■ Dataset content:
****

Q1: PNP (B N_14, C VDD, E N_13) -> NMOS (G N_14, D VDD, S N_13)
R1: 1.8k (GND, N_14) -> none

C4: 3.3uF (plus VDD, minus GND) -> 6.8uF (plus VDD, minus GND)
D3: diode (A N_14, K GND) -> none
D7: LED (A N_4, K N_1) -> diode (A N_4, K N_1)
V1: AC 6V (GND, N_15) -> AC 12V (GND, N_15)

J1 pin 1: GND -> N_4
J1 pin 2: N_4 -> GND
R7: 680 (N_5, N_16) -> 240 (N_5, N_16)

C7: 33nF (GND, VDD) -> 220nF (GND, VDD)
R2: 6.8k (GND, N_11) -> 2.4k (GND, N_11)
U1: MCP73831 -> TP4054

****

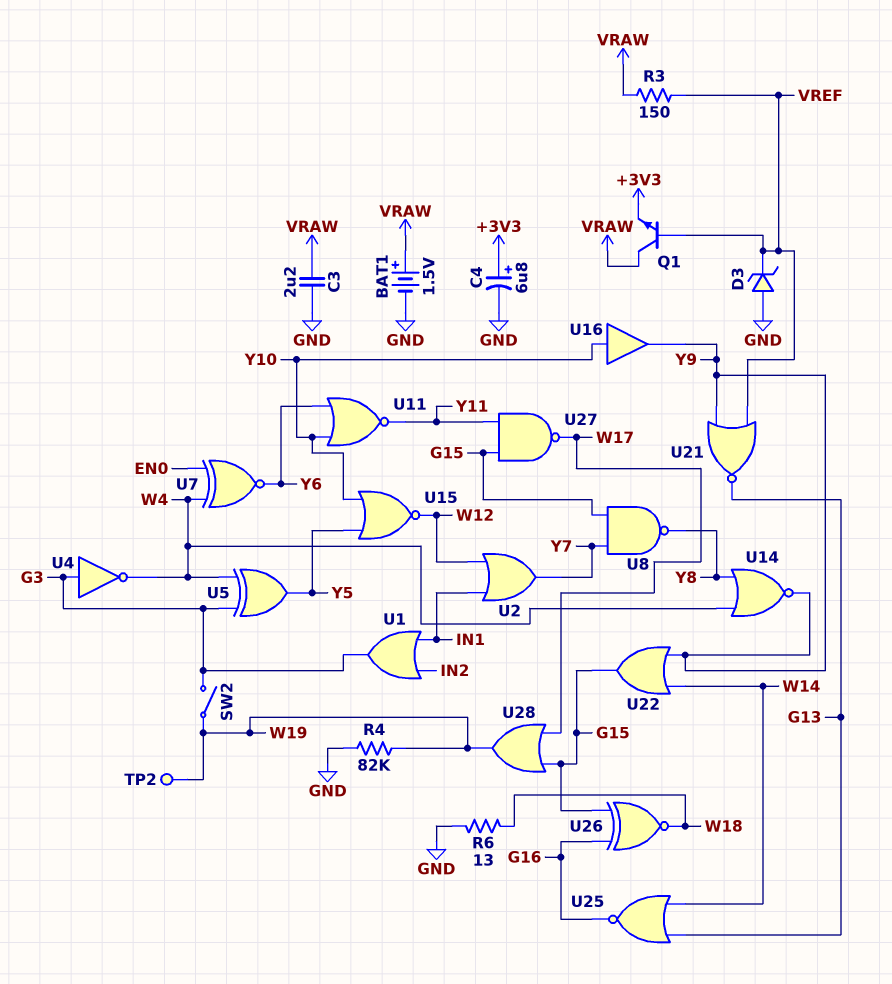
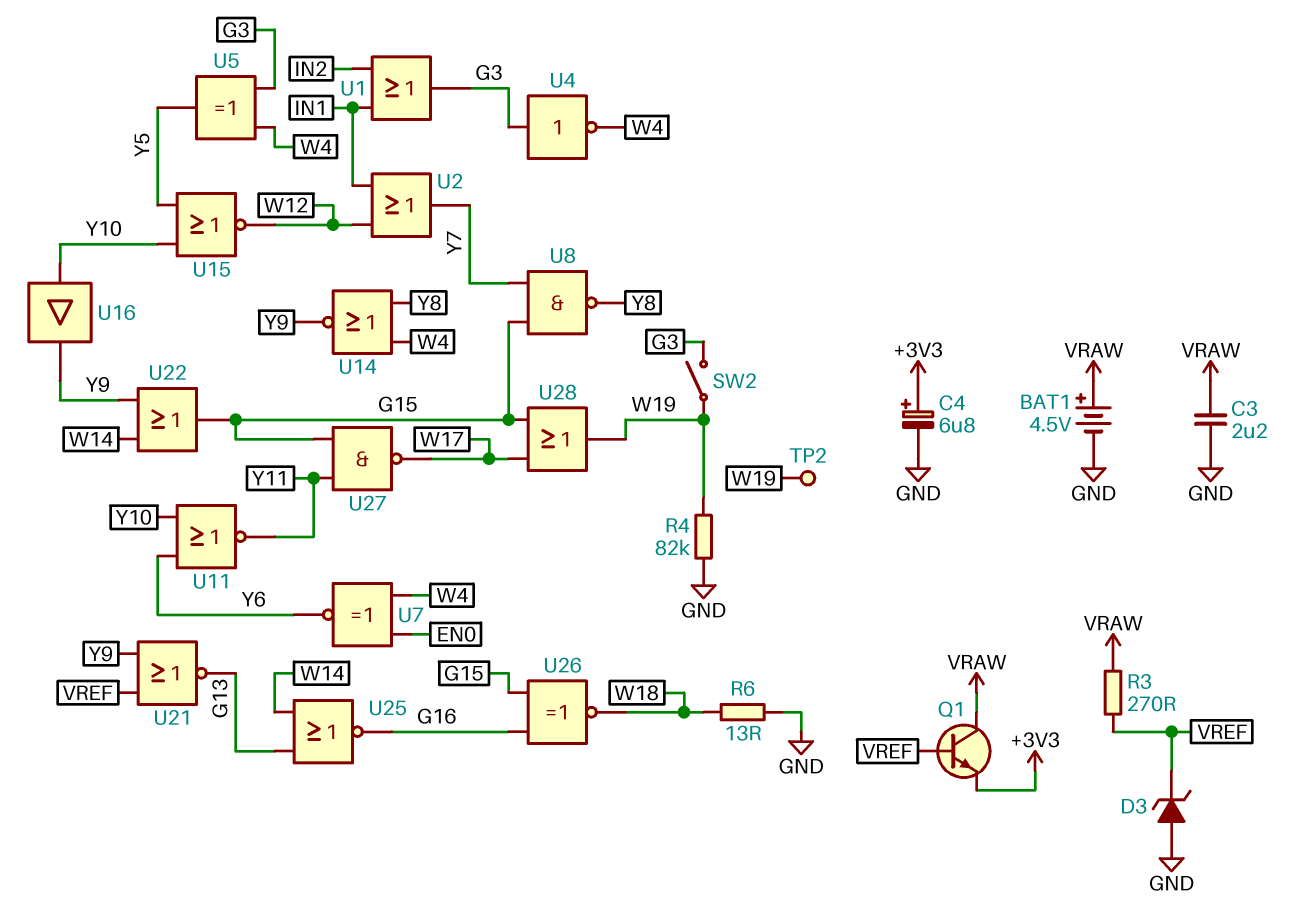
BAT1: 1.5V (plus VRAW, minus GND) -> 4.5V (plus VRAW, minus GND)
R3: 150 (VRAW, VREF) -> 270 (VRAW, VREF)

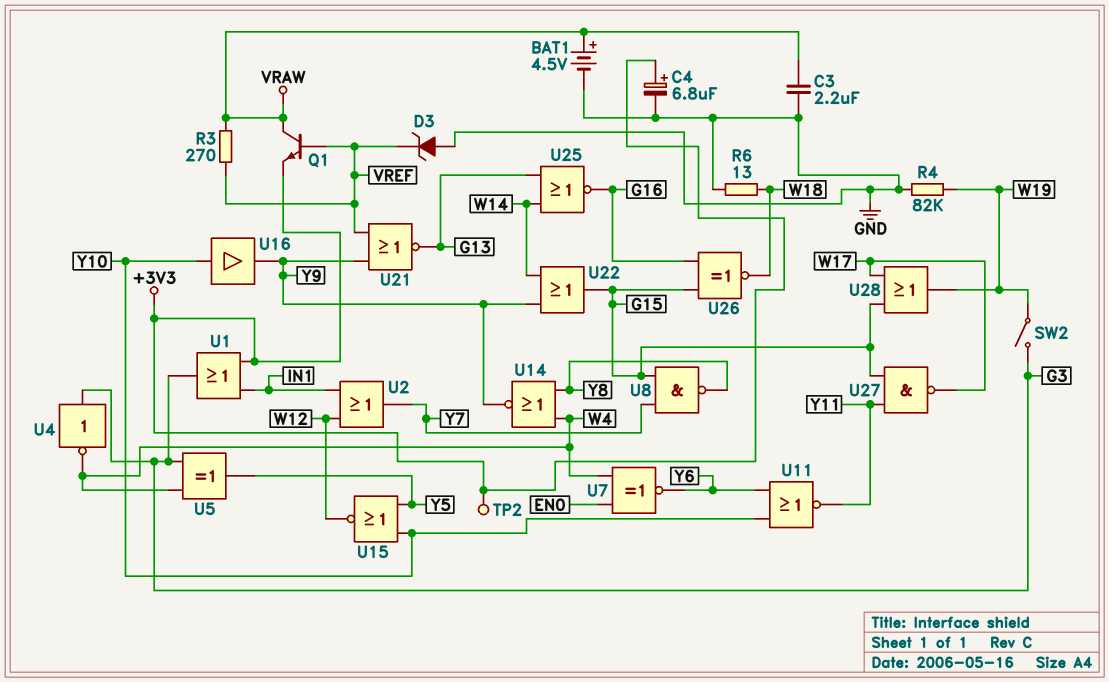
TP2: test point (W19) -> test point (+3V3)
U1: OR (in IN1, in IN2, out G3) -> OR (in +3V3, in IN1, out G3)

****

■ Problem to solve: Precisely the lines between those holding "R7: 680 (N_5, N_16) -> 240 (N_5, N_16)" and "U1: MCP73831 -> TP4054", inclusive, are to be reproduced from the listing above, with nothing added.

■ Written response:
R7: 680 (N_5, N_16) -> 240 (N_5, N_16)

C7: 33nF (GND, VDD) -> 220nF (GND, VDD)
R2: 6.8k (GND, N_11) -> 2.4k (GND, N_11)
U1: MCP73831 -> TP4054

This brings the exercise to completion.